*ASSIGNMENT*. Write the data out again, character for character, with no images.

*WORKING DATA*.
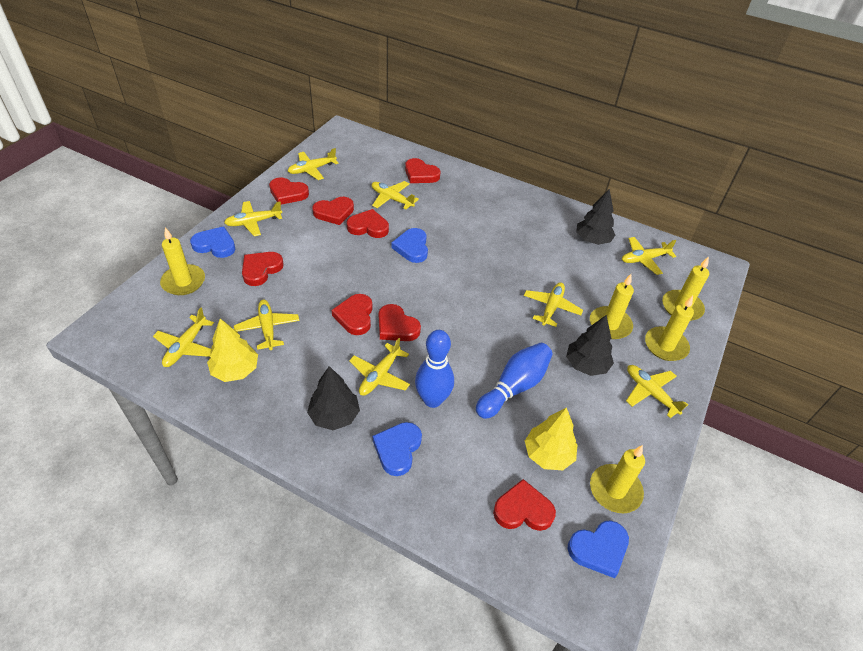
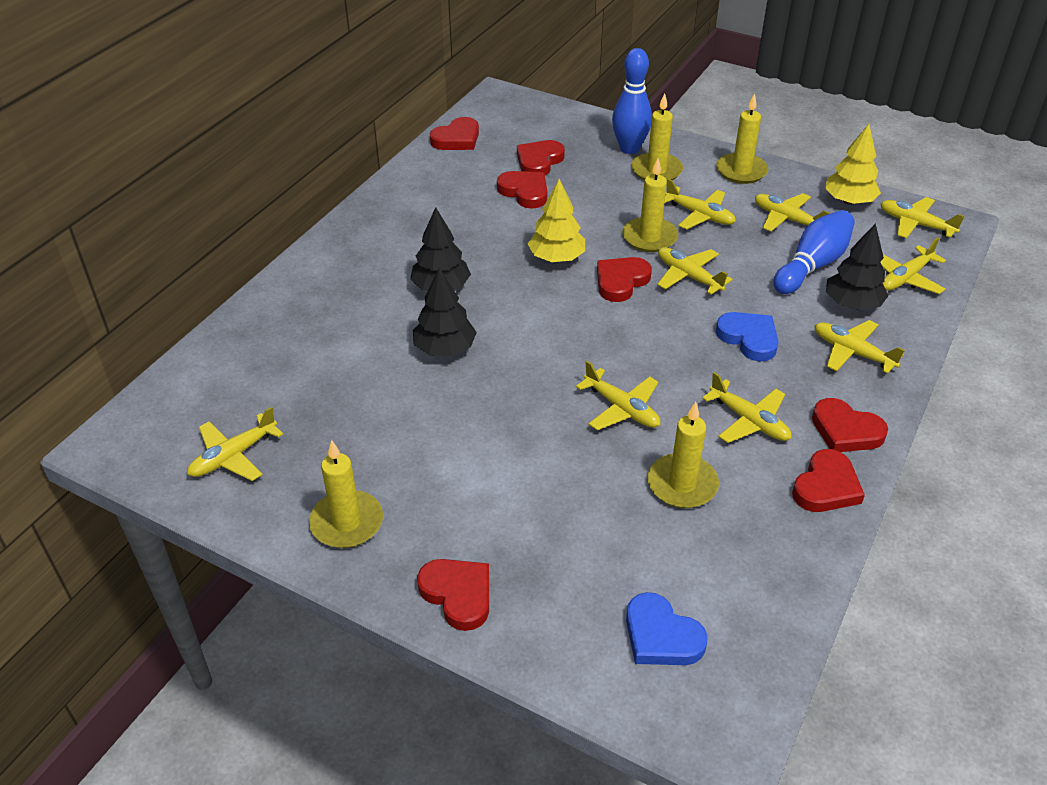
blue heart: 4 -> 2
red heart: 8 -> 7

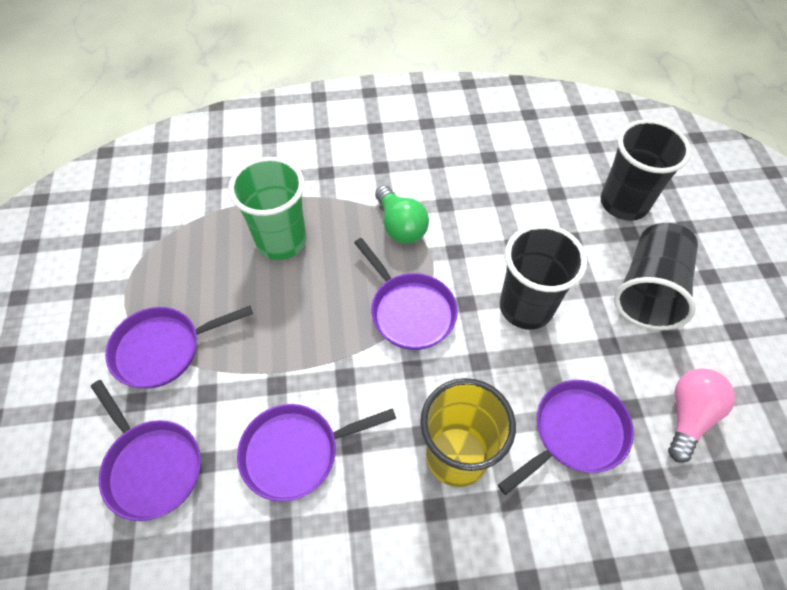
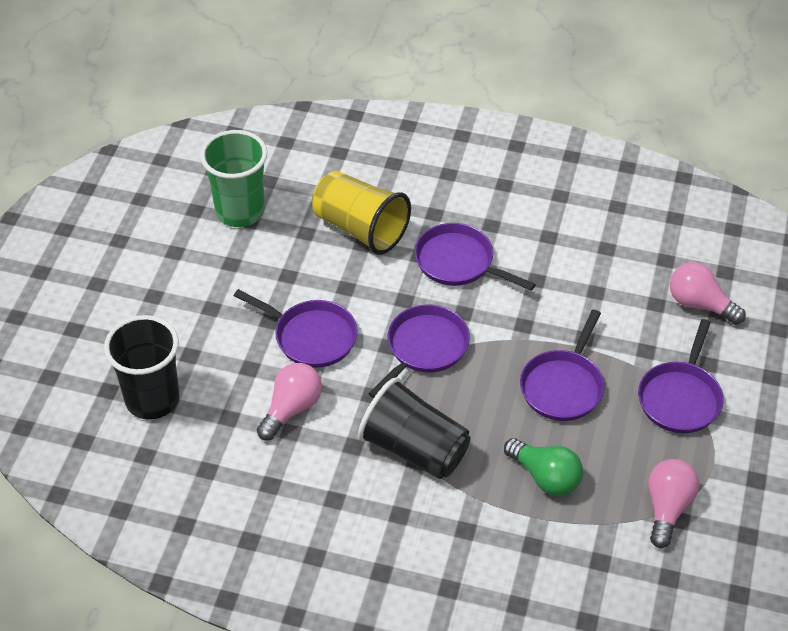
black cup: 3 -> 2
pink light bulb: 1 -> 3

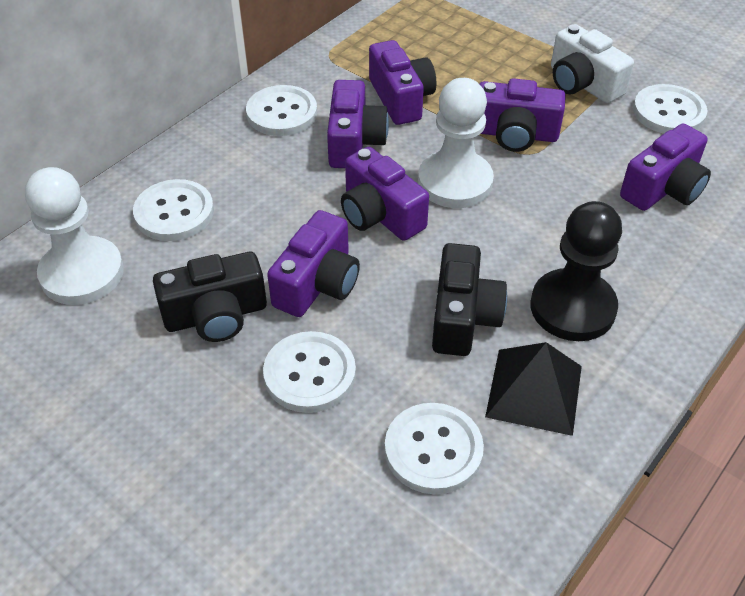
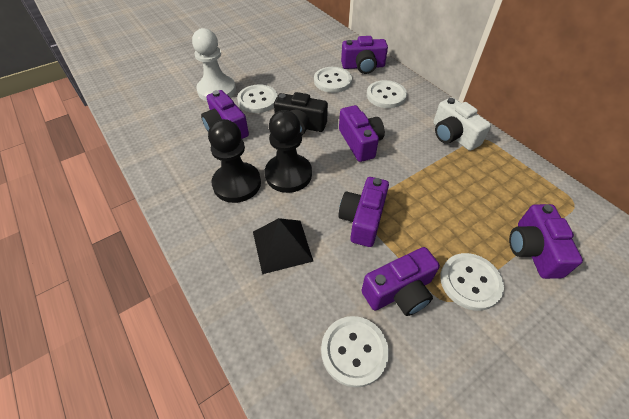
black camera: 2 -> 1
black pawn: 1 -> 2
white pawn: 2 -> 1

*TASK RESPONSE*.
blue heart: 4 -> 2
red heart: 8 -> 7

black cup: 3 -> 2
pink light bulb: 1 -> 3

black camera: 2 -> 1
black pawn: 1 -> 2
white pawn: 2 -> 1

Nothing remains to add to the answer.